** Opening Input data block **

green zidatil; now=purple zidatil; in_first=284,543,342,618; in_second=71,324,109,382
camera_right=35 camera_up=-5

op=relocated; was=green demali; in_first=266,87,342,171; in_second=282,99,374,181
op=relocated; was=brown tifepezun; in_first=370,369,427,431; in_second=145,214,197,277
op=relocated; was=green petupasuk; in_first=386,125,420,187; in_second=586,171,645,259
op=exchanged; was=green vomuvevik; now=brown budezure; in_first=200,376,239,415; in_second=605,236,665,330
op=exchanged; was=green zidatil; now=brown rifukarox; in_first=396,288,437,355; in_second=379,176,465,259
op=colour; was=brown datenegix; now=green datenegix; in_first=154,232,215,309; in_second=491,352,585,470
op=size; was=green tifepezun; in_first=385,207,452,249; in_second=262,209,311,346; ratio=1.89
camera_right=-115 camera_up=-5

** Closing Input data block **

Up to and including the line with "op=relocated; was=brown tifepezun;", repeat the entries exactly, beginning at their first line.

green zidatil; now=purple zidatil; in_first=284,543,342,618; in_second=71,324,109,382
camera_right=35 camera_up=-5

op=relocated; was=green demali; in_first=266,87,342,171; in_second=282,99,374,181
op=relocated; was=brown tifepezun; in_first=370,369,427,431; in_second=145,214,197,277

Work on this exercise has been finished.